• [AIM OF THE EXERCISE] Output every entry below exactly, without its pictures.

• [SUPPLIED INFORMATION]
* * * * * * * * *

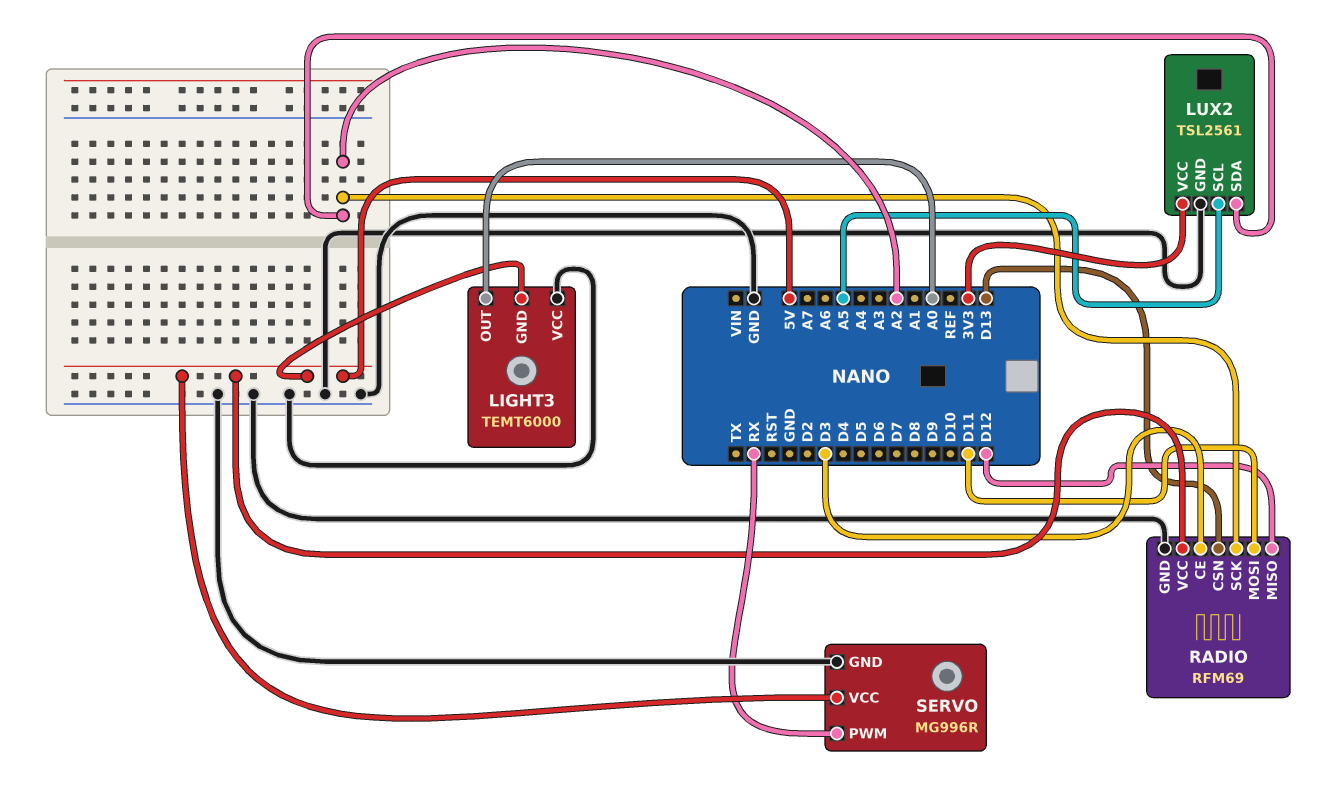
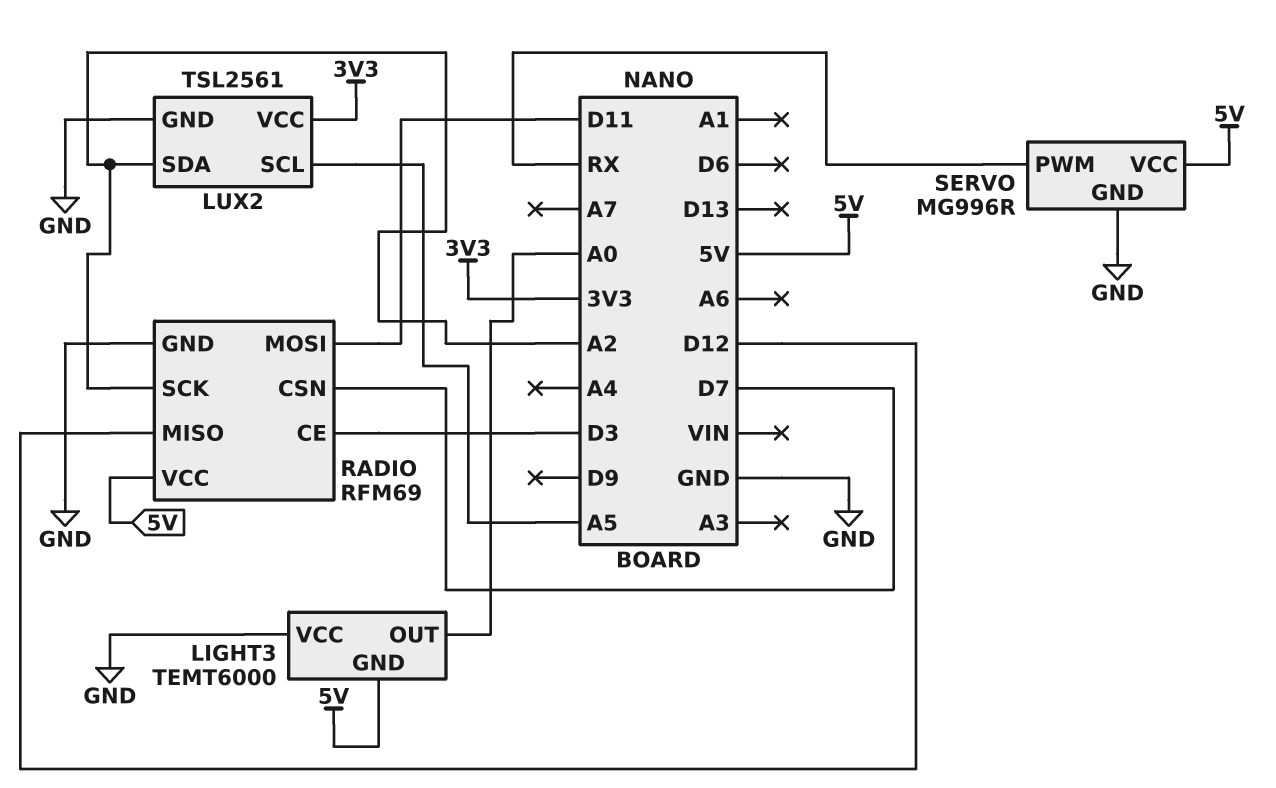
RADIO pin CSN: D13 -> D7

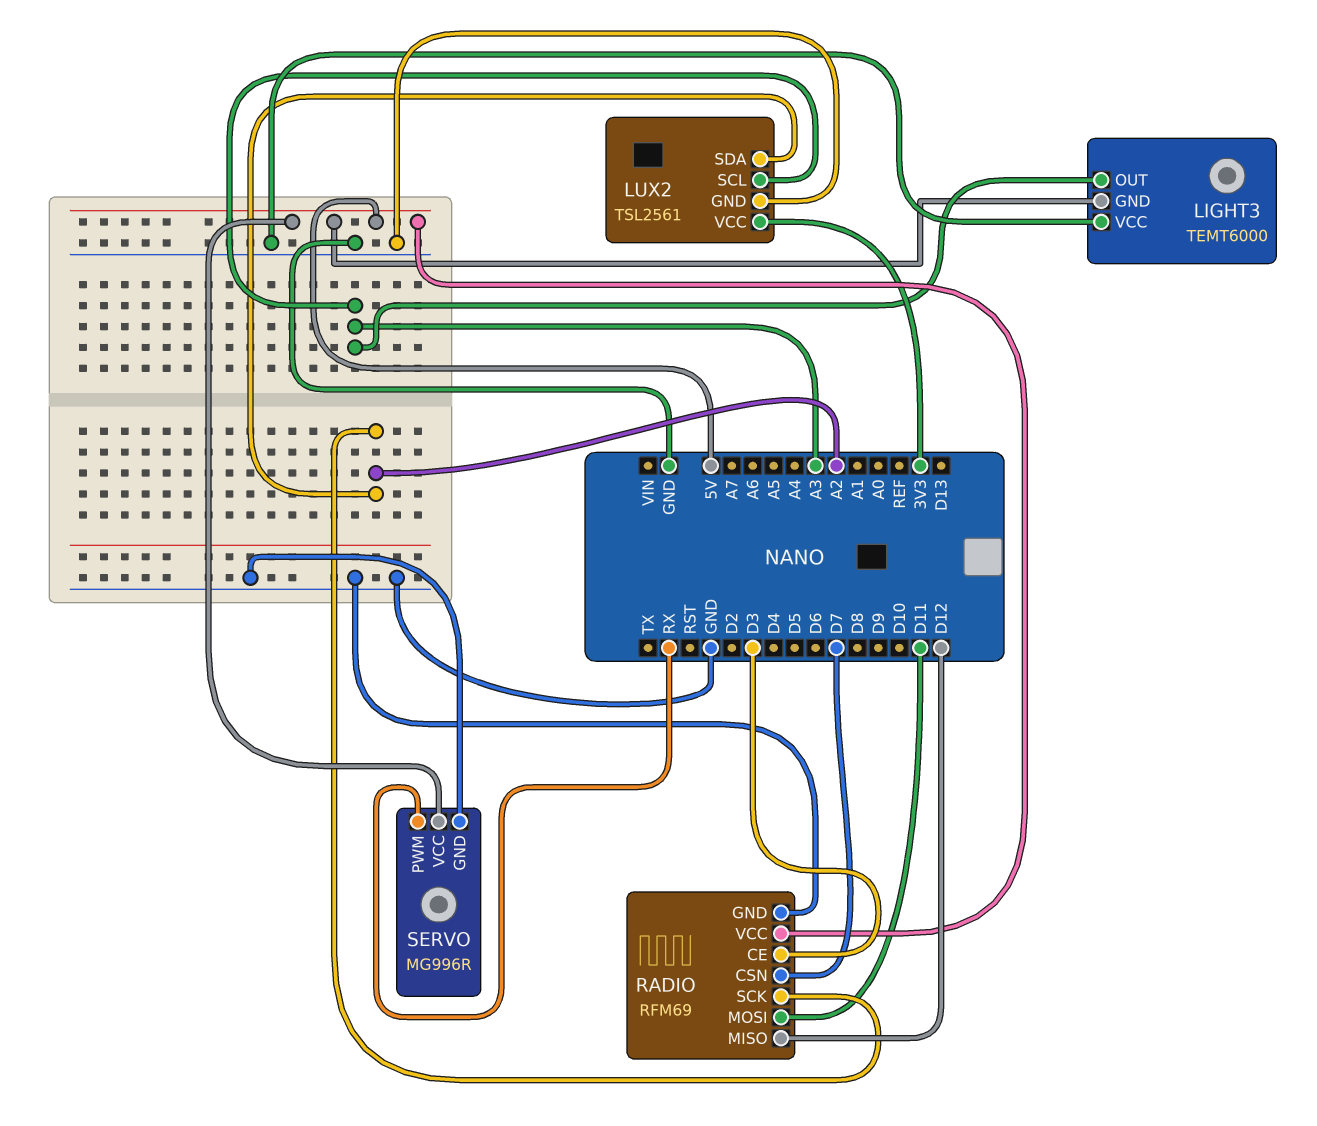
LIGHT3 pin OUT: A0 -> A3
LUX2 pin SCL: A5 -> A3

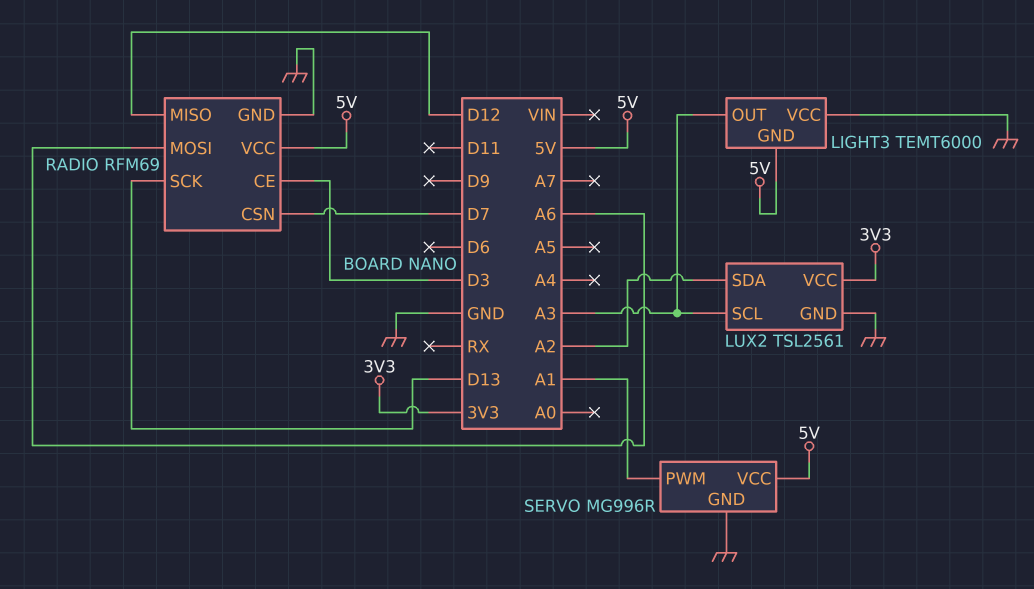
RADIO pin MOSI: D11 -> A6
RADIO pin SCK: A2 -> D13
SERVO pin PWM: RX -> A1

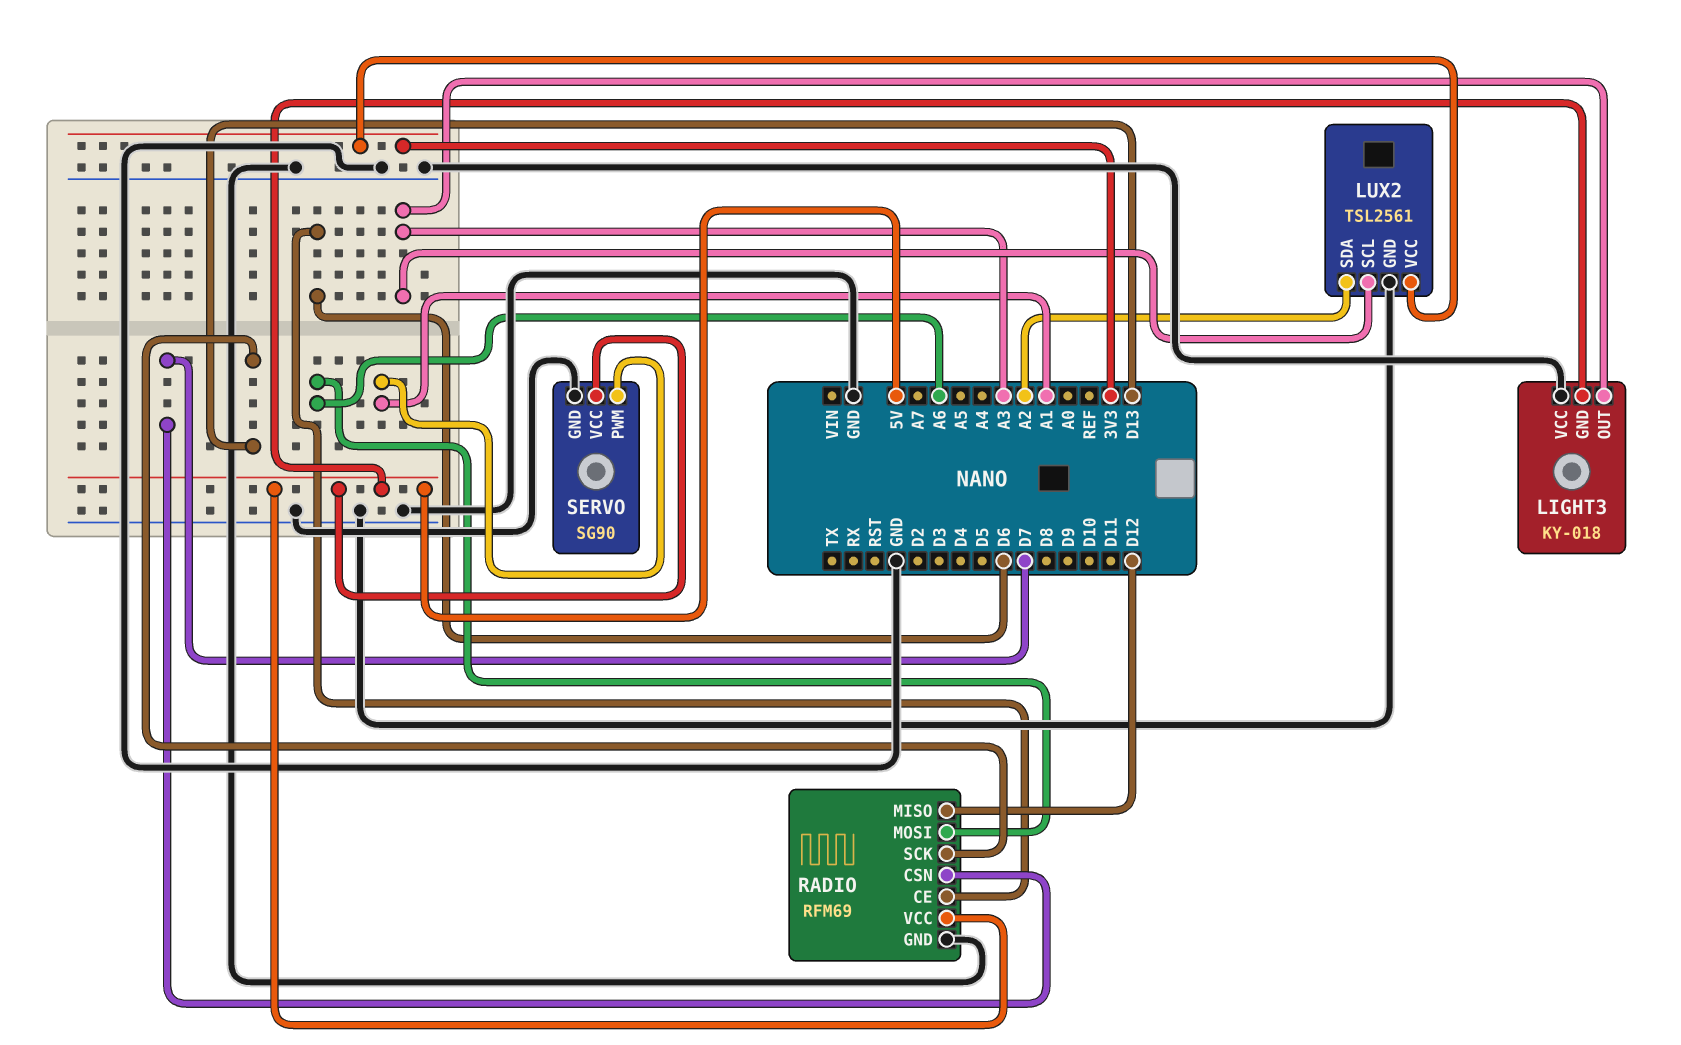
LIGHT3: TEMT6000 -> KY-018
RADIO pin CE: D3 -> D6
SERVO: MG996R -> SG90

* * * * * * * * *

• [WRITTEN REPLY]
RADIO pin CSN: D13 -> D7

LIGHT3 pin OUT: A0 -> A3
LUX2 pin SCL: A5 -> A3

RADIO pin MOSI: D11 -> A6
RADIO pin SCK: A2 -> D13
SERVO pin PWM: RX -> A1

LIGHT3: TEMT6000 -> KY-018
RADIO pin CE: D3 -> D6
SERVO: MG996R -> SG90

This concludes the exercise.